Structured diff data:
.....
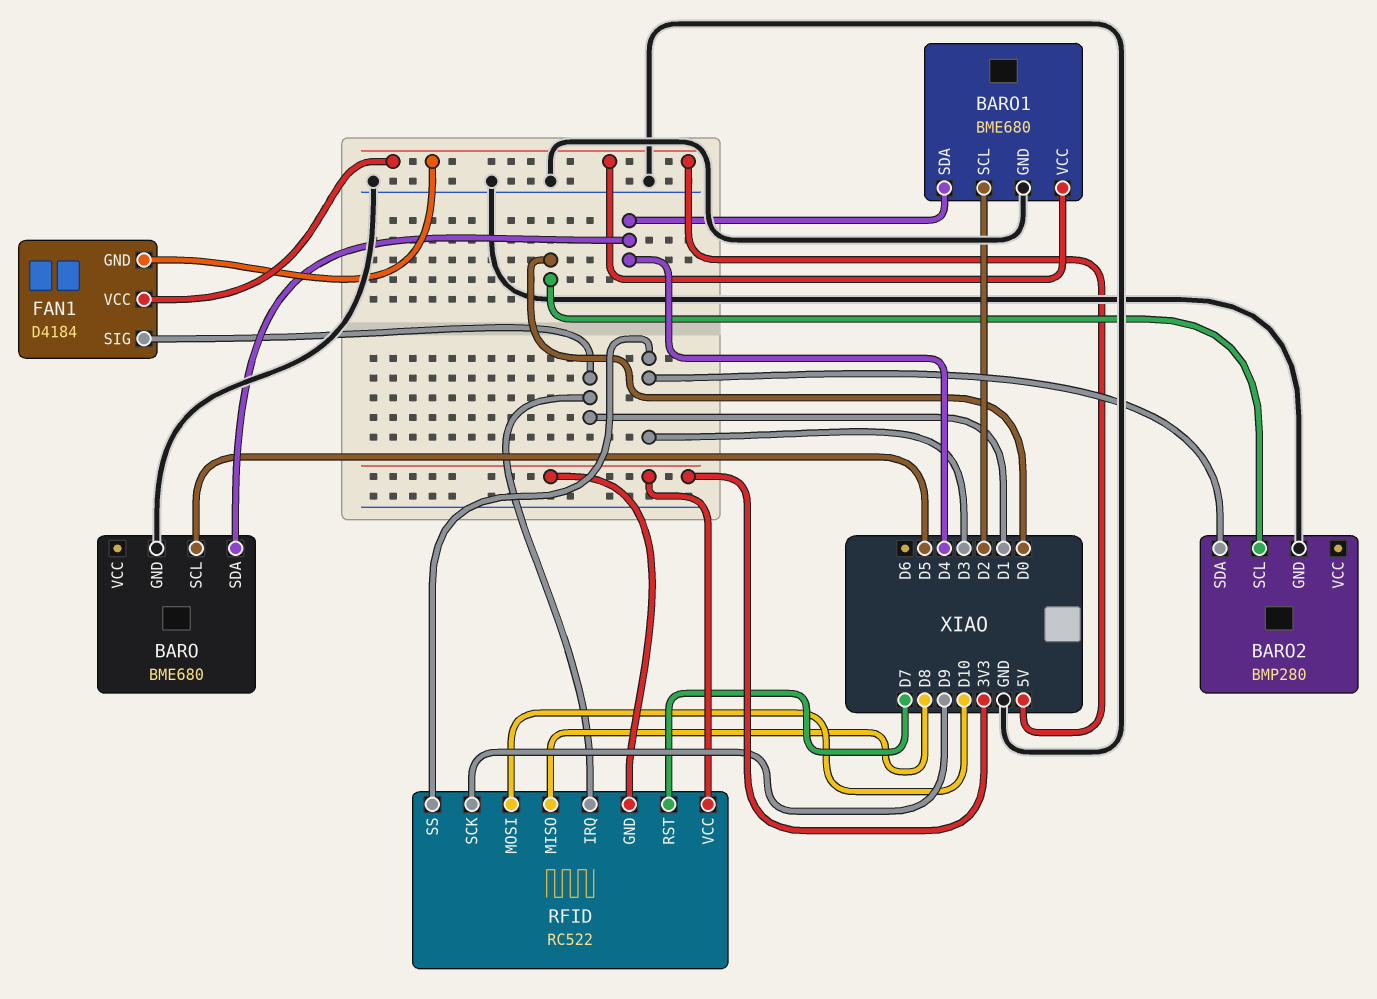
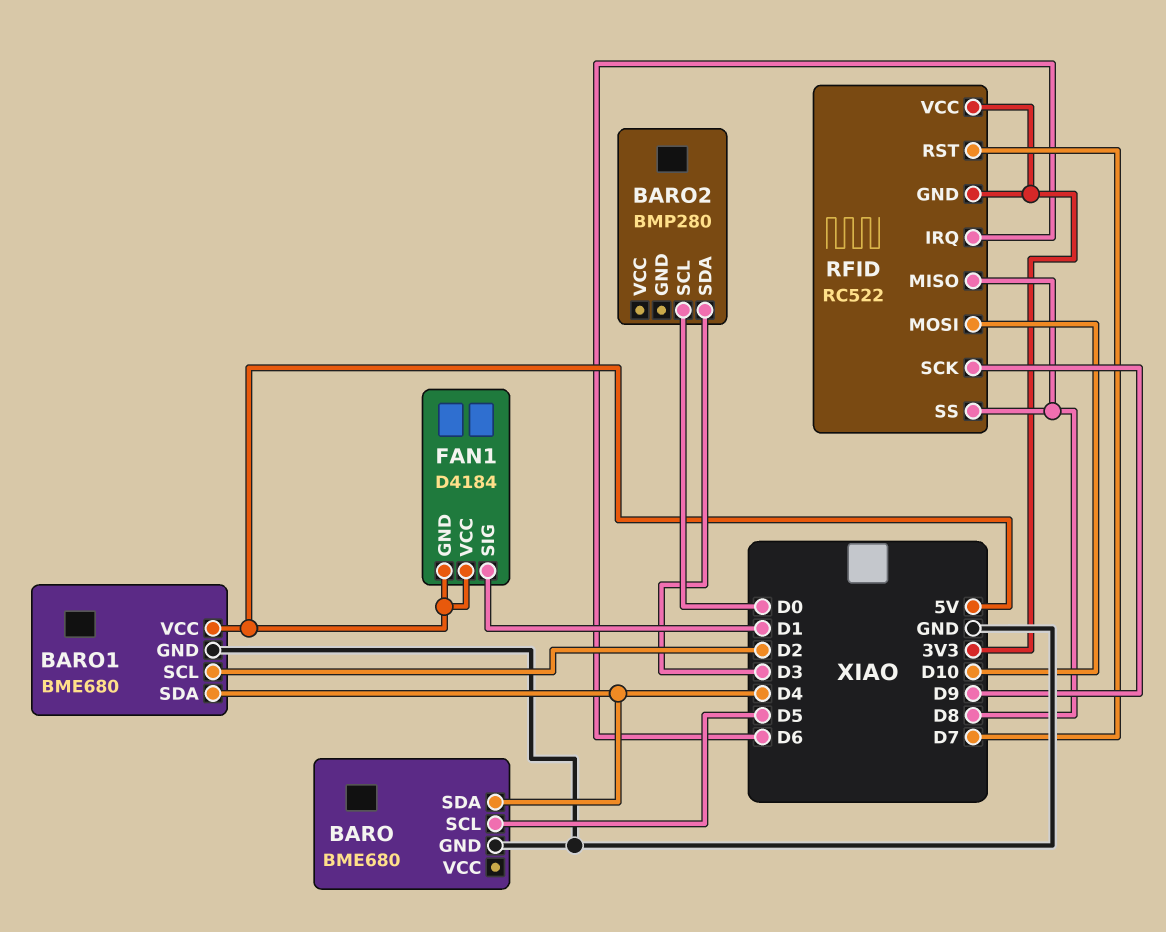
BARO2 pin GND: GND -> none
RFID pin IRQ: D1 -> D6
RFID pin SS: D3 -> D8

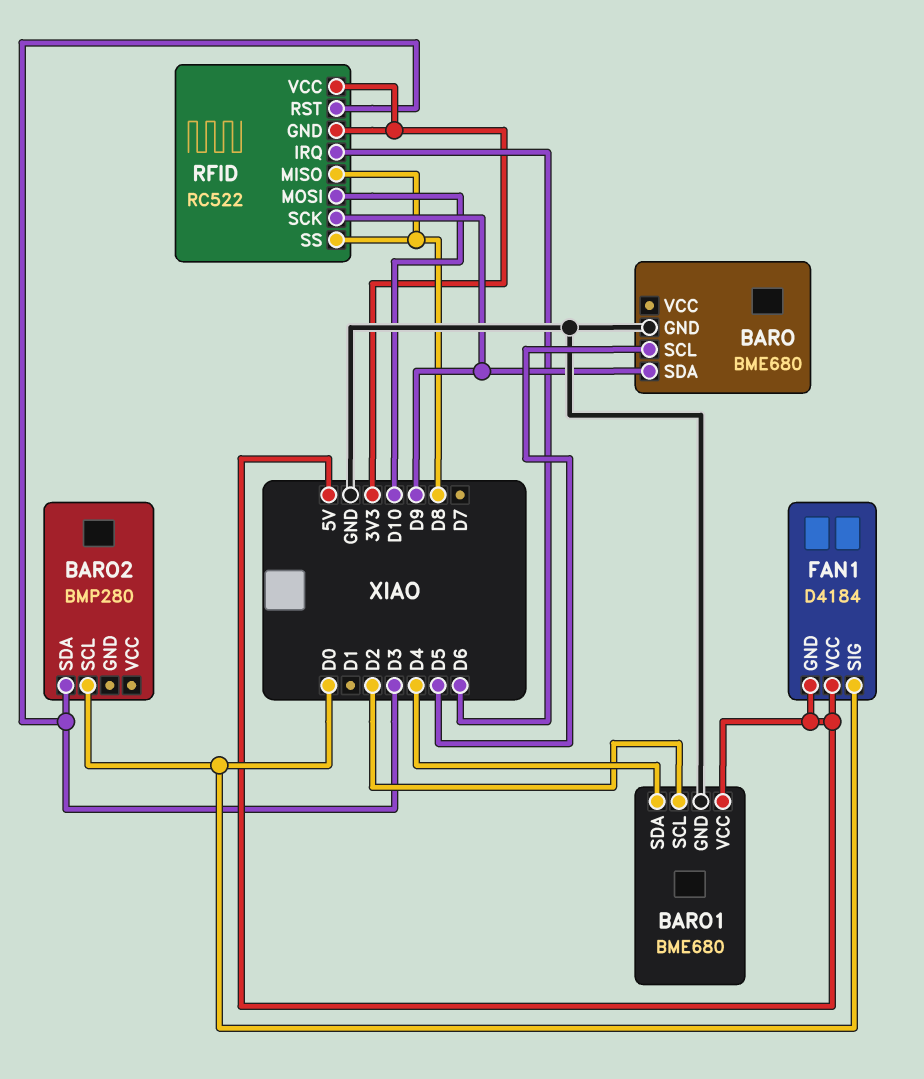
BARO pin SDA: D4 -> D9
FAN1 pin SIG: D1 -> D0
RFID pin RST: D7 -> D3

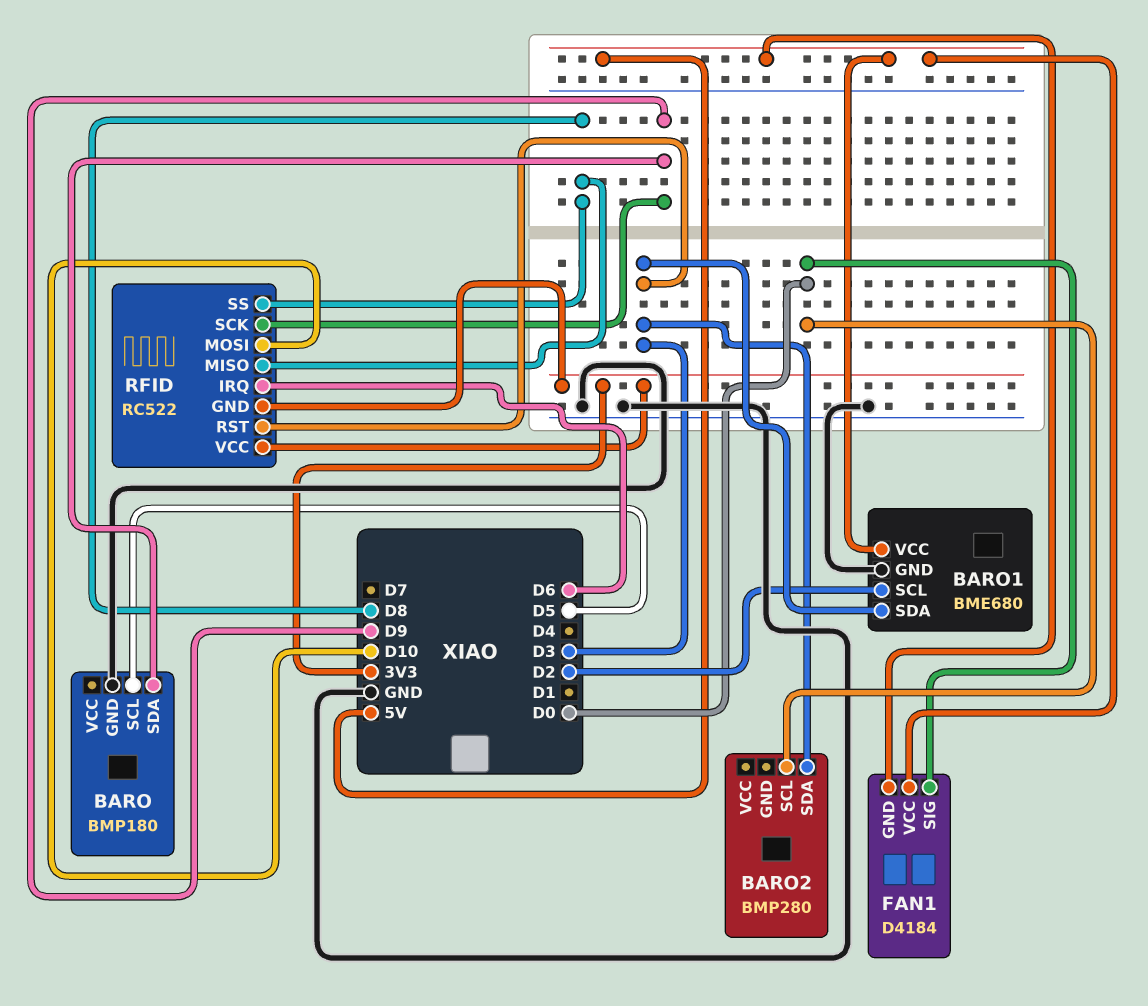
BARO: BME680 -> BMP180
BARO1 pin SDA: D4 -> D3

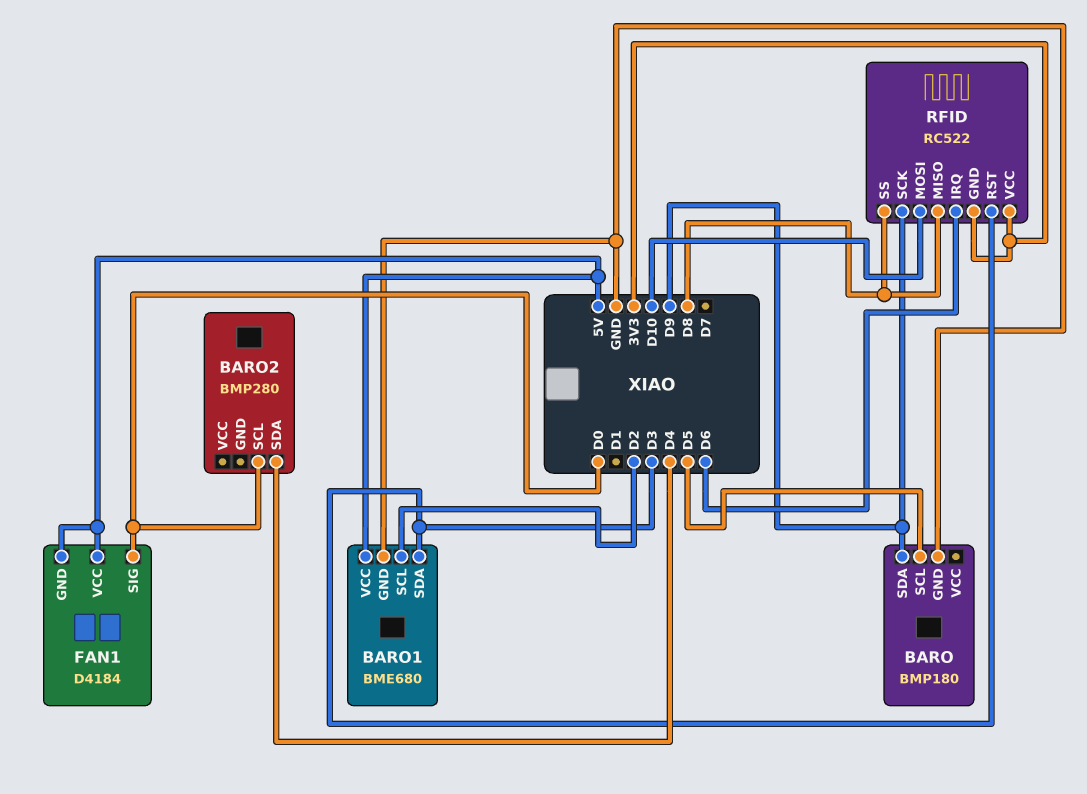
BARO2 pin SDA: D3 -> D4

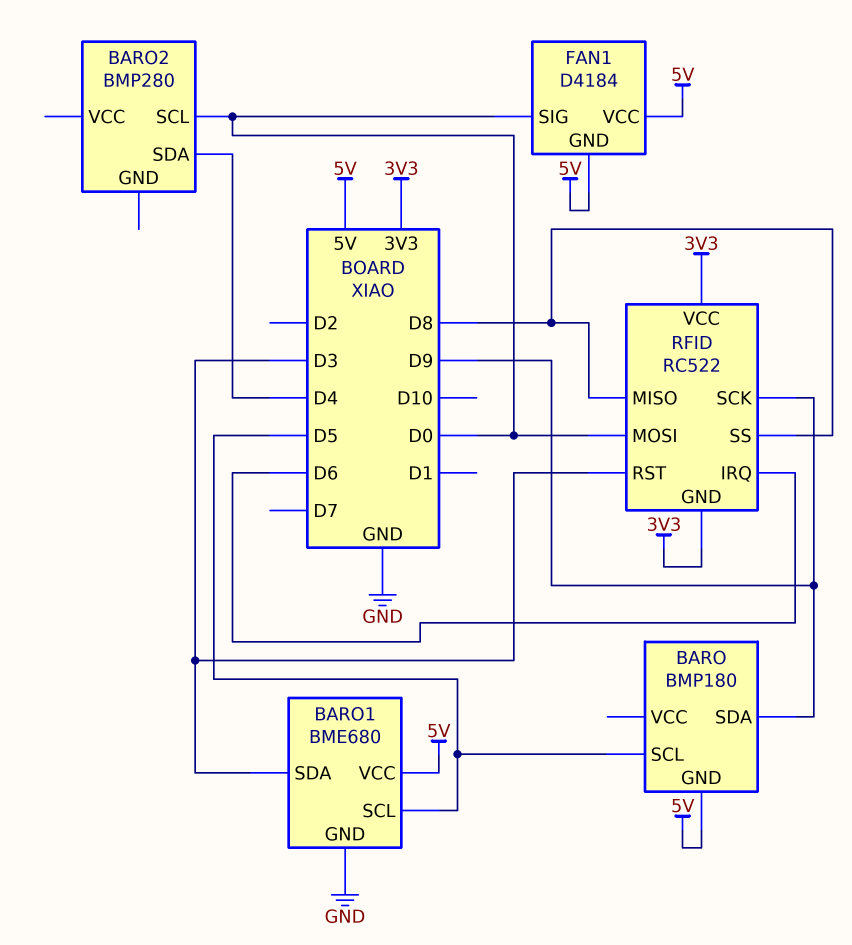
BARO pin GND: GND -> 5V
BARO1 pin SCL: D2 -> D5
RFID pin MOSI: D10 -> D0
.....
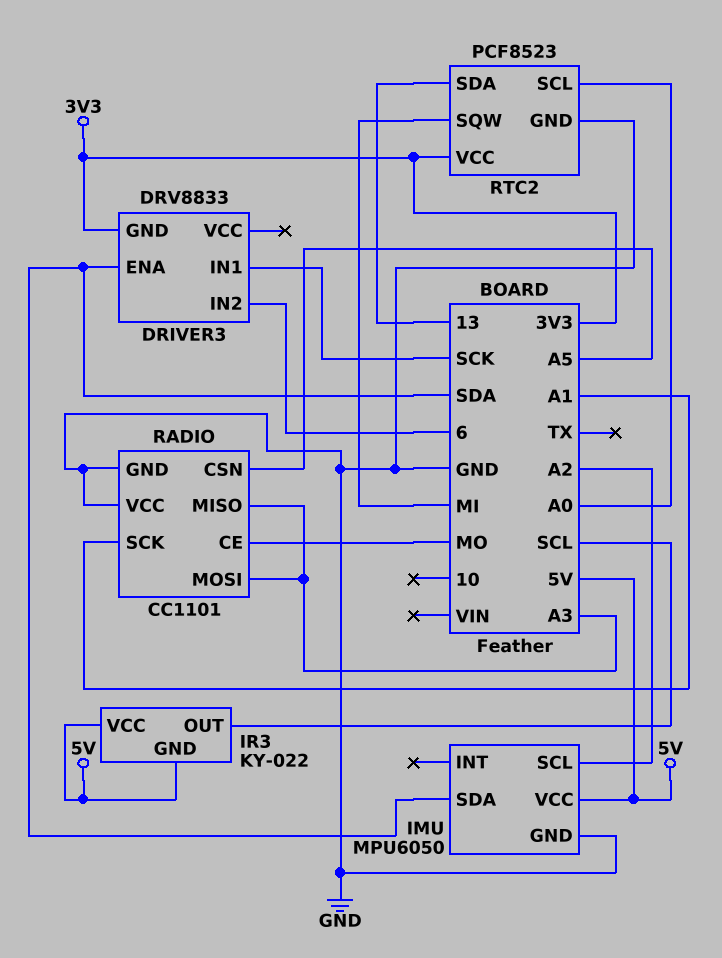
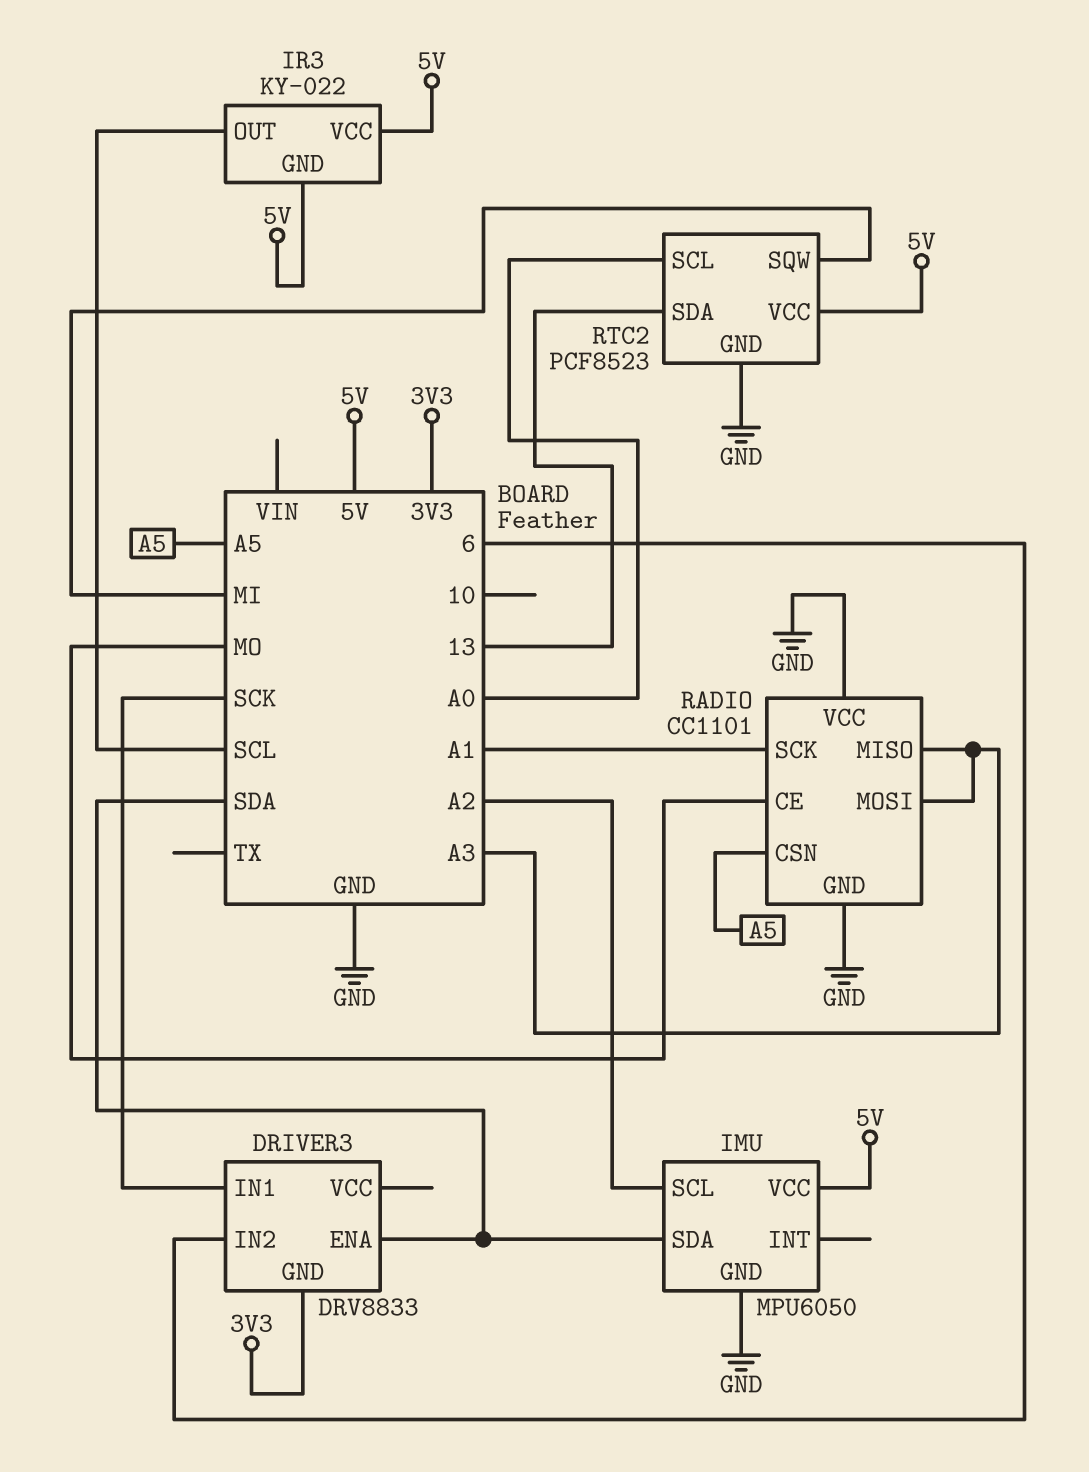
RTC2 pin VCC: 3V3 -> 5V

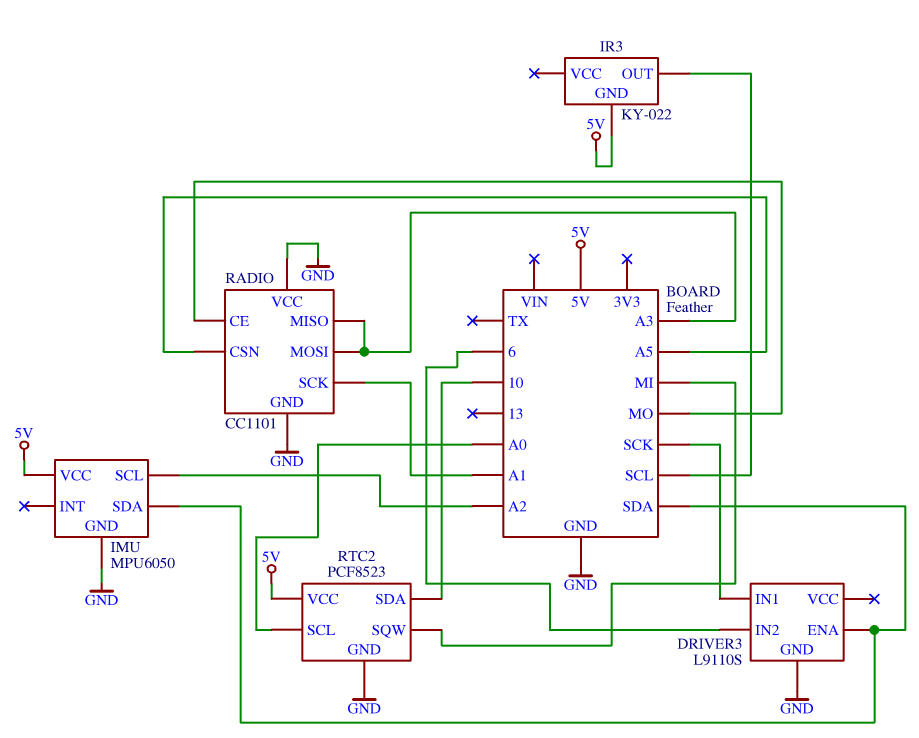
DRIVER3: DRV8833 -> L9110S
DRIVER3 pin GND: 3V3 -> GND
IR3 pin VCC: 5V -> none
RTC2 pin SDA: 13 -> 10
.....
- _Assigned task_
Please return the data above exactly as it stands from the line with "BARO2 pin GND: GND -> none" to the line with "RFID pin MOSI: D10 -> D0", keeping both of those lines but none of the pictures.

- _Problem solution_
BARO2 pin GND: GND -> none
RFID pin IRQ: D1 -> D6
RFID pin SS: D3 -> D8

BARO pin SDA: D4 -> D9
FAN1 pin SIG: D1 -> D0
RFID pin RST: D7 -> D3

BARO: BME680 -> BMP180
BARO1 pin SDA: D4 -> D3

BARO2 pin SDA: D3 -> D4

BARO pin GND: GND -> 5V
BARO1 pin SCL: D2 -> D5
RFID pin MOSI: D10 -> D0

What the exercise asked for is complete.